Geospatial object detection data
▬▬▬

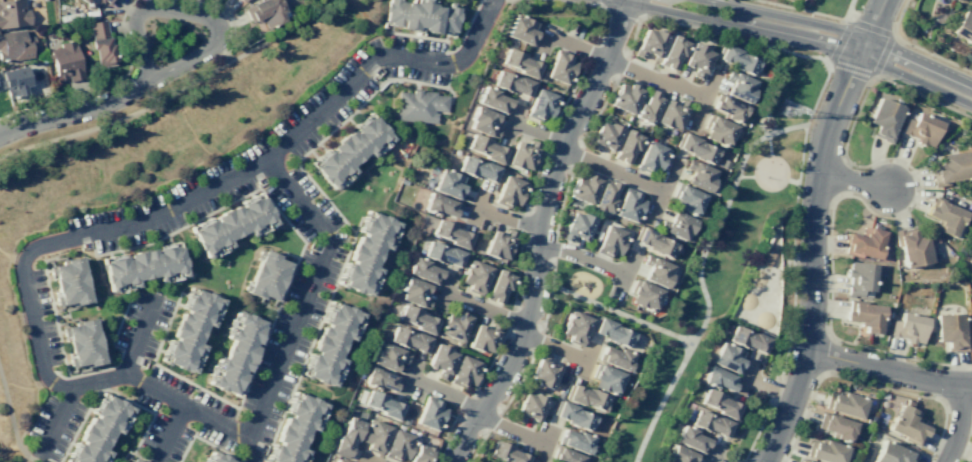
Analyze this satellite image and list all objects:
building: (241, 0)
building: (107, 1)
building: (93, 2)
road: (582, 2)
park: (835, 6)
road: (849, 9)
road: (801, 10)
building: (265, 12)
building: (13, 13)
road: (136, 14)
building: (418, 16)
road: (227, 20)
road: (847, 20)
building: (963, 26)
road: (870, 27)
building: (520, 29)
road: (841, 32)
road: (893, 35)
road: (734, 37)
road: (801, 39)
road: (542, 42)
building: (649, 43)
building: (99, 44)
building: (15, 45)
road: (576, 45)
road: (915, 47)
road: (443, 50)
building: (671, 52)
road: (196, 55)
building: (696, 59)
building: (736, 59)
building: (66, 61)
building: (519, 63)
road: (826, 63)
building: (560, 67)
road: (872, 75)
road: (874, 77)
road: (655, 80)
building: (13, 81)
building: (511, 82)
road: (101, 87)
building: (738, 87)
road: (169, 94)
road: (924, 96)
building: (625, 97)
building: (491, 99)
road: (704, 100)
building: (418, 105)
building: (540, 105)
building: (647, 107)
building: (728, 108)
road: (74, 112)
power tower: (784, 113)
building: (671, 114)
building: (883, 118)
road: (511, 121)
building: (482, 122)
road: (339, 123)
building: (921, 128)
building: (718, 130)
road: (537, 132)
building: (604, 137)
road: (768, 145)
building: (626, 146)
building: (485, 148)
building: (696, 149)
building: (349, 150)
building: (521, 155)
building: (651, 157)
road: (782, 160)
building: (722, 164)
building: (477, 168)
building: (949, 168)
road: (611, 169)
building: (698, 175)
road: (744, 176)
road: (853, 180)
road: (792, 181)
building: (449, 184)
building: (583, 188)
building: (508, 191)
road: (660, 192)
road: (839, 196)
building: (605, 197)
building: (686, 199)
road: (793, 202)
road: (176, 204)
building: (439, 205)
building: (628, 205)
road: (476, 207)
road: (720, 215)
building: (944, 215)
road: (507, 218)
building: (231, 225)
building: (678, 225)
building: (577, 227)
building: (422, 229)
road: (539, 233)
building: (451, 234)
road: (521, 237)
road: (550, 239)
building: (610, 241)
building: (653, 242)
building: (864, 243)
building: (499, 244)
building: (911, 246)
building: (368, 253)
building: (442, 254)
road: (581, 257)
building: (764, 257)
road: (812, 259)
park: (714, 263)
building: (971, 264)
building: (142, 265)
building: (971, 265)
building: (423, 270)
building: (656, 271)
road: (623, 274)
building: (266, 275)
building: (474, 276)
building: (859, 278)
road: (289, 279)
building: (67, 281)
building: (498, 285)
park: (578, 285)
road: (443, 291)
road: (307, 292)
building: (414, 292)
building: (643, 295)
road: (483, 309)
road: (613, 312)
building: (864, 315)
building: (416, 319)
building: (453, 324)
building: (574, 327)
building: (908, 327)
building: (190, 330)
building: (950, 331)
building: (611, 332)
road: (140, 334)
building: (483, 337)
road: (312, 338)
building: (408, 339)
building: (747, 339)
building: (81, 343)
building: (332, 344)
road: (554, 346)
building: (236, 353)
building: (388, 357)
building: (615, 358)
building: (729, 358)
road: (586, 359)
building: (440, 360)
building: (464, 371)
road: (887, 371)
road: (54, 372)
building: (543, 372)
road: (76, 375)
road: (408, 376)
building: (379, 378)
road: (744, 378)
building: (605, 379)
building: (718, 379)
road: (866, 383)
road: (768, 388)
road: (445, 391)
road: (163, 393)
road: (117, 395)
building: (586, 397)
road: (660, 401)
building: (719, 403)
building: (382, 404)
building: (844, 404)
road: (768, 405)
building: (529, 407)
building: (429, 413)
building: (573, 416)
building: (404, 421)
road: (11, 423)
building: (708, 423)
road: (958, 423)
building: (906, 425)
building: (836, 426)
building: (295, 429)
building: (99, 430)
road: (511, 431)
road: (168, 433)
building: (347, 436)
building: (374, 436)
building: (691, 438)
road: (547, 440)
building: (574, 440)
road: (204, 441)
building: (397, 446)
road: (967, 448)
road: (250, 450)
building: (825, 451)
building: (419, 453)
building: (505, 453)
road: (713, 453)
building: (893, 453)
building: (679, 454)
building: (564, 456)
building: (213, 457)
road: (48, 459)
road: (363, 459)
road: (35, 461)
building: (128, 461)
building: (133, 461)
building: (338, 461)
building: (475, 461)
building: (802, 461)

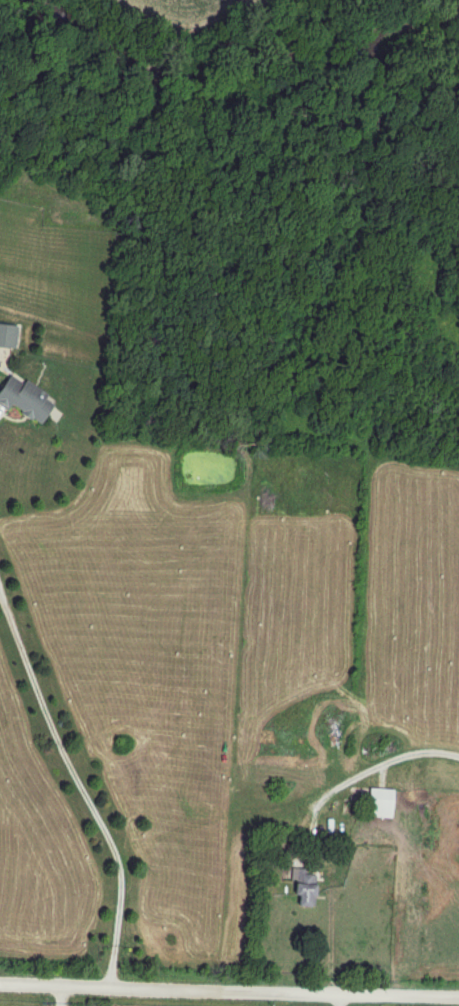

▬▬▬

(WORK REQUIRED):
The records above are to be transcribed exactly, with every picture left out.

(RESULT FOR THIS EXERCISE):
Analyze this satellite image and list all objects:
building: (241, 0)
building: (107, 1)
building: (93, 2)
road: (582, 2)
park: (835, 6)
road: (849, 9)
road: (801, 10)
building: (265, 12)
building: (13, 13)
road: (136, 14)
building: (418, 16)
road: (227, 20)
road: (847, 20)
building: (963, 26)
road: (870, 27)
building: (520, 29)
road: (841, 32)
road: (893, 35)
road: (734, 37)
road: (801, 39)
road: (542, 42)
building: (649, 43)
building: (99, 44)
building: (15, 45)
road: (576, 45)
road: (915, 47)
road: (443, 50)
building: (671, 52)
road: (196, 55)
building: (696, 59)
building: (736, 59)
building: (66, 61)
building: (519, 63)
road: (826, 63)
building: (560, 67)
road: (872, 75)
road: (874, 77)
road: (655, 80)
building: (13, 81)
building: (511, 82)
road: (101, 87)
building: (738, 87)
road: (169, 94)
road: (924, 96)
building: (625, 97)
building: (491, 99)
road: (704, 100)
building: (418, 105)
building: (540, 105)
building: (647, 107)
building: (728, 108)
road: (74, 112)
power tower: (784, 113)
building: (671, 114)
building: (883, 118)
road: (511, 121)
building: (482, 122)
road: (339, 123)
building: (921, 128)
building: (718, 130)
road: (537, 132)
building: (604, 137)
road: (768, 145)
building: (626, 146)
building: (485, 148)
building: (696, 149)
building: (349, 150)
building: (521, 155)
building: (651, 157)
road: (782, 160)
building: (722, 164)
building: (477, 168)
building: (949, 168)
road: (611, 169)
building: (698, 175)
road: (744, 176)
road: (853, 180)
road: (792, 181)
building: (449, 184)
building: (583, 188)
building: (508, 191)
road: (660, 192)
road: (839, 196)
building: (605, 197)
building: (686, 199)
road: (793, 202)
road: (176, 204)
building: (439, 205)
building: (628, 205)
road: (476, 207)
road: (720, 215)
building: (944, 215)
road: (507, 218)
building: (231, 225)
building: (678, 225)
building: (577, 227)
building: (422, 229)
road: (539, 233)
building: (451, 234)
road: (521, 237)
road: (550, 239)
building: (610, 241)
building: (653, 242)
building: (864, 243)
building: (499, 244)
building: (911, 246)
building: (368, 253)
building: (442, 254)
road: (581, 257)
building: (764, 257)
road: (812, 259)
park: (714, 263)
building: (971, 264)
building: (142, 265)
building: (971, 265)
building: (423, 270)
building: (656, 271)
road: (623, 274)
building: (266, 275)
building: (474, 276)
building: (859, 278)
road: (289, 279)
building: (67, 281)
building: (498, 285)
park: (578, 285)
road: (443, 291)
road: (307, 292)
building: (414, 292)
building: (643, 295)
road: (483, 309)
road: (613, 312)
building: (864, 315)
building: (416, 319)
building: (453, 324)
building: (574, 327)
building: (908, 327)
building: (190, 330)
building: (950, 331)
building: (611, 332)
road: (140, 334)
building: (483, 337)
road: (312, 338)
building: (408, 339)
building: (747, 339)
building: (81, 343)
building: (332, 344)
road: (554, 346)
building: (236, 353)
building: (388, 357)
building: (615, 358)
building: (729, 358)
road: (586, 359)
building: (440, 360)
building: (464, 371)
road: (887, 371)
road: (54, 372)
building: (543, 372)
road: (76, 375)
road: (408, 376)
building: (379, 378)
road: (744, 378)
building: (605, 379)
building: (718, 379)
road: (866, 383)
road: (768, 388)
road: (445, 391)
road: (163, 393)
road: (117, 395)
building: (586, 397)
road: (660, 401)
building: (719, 403)
building: (382, 404)
building: (844, 404)
road: (768, 405)
building: (529, 407)
building: (429, 413)
building: (573, 416)
building: (404, 421)
road: (11, 423)
building: (708, 423)
road: (958, 423)
building: (906, 425)
building: (836, 426)
building: (295, 429)
building: (99, 430)
road: (511, 431)
road: (168, 433)
building: (347, 436)
building: (374, 436)
building: (691, 438)
road: (547, 440)
building: (574, 440)
road: (204, 441)
building: (397, 446)
road: (967, 448)
road: (250, 450)
building: (825, 451)
building: (419, 453)
building: (505, 453)
road: (713, 453)
building: (893, 453)
building: (679, 454)
building: (564, 456)
building: (213, 457)
road: (48, 459)
road: (363, 459)
road: (35, 461)
building: (128, 461)
building: (133, 461)
building: (338, 461)
building: (475, 461)
building: (802, 461)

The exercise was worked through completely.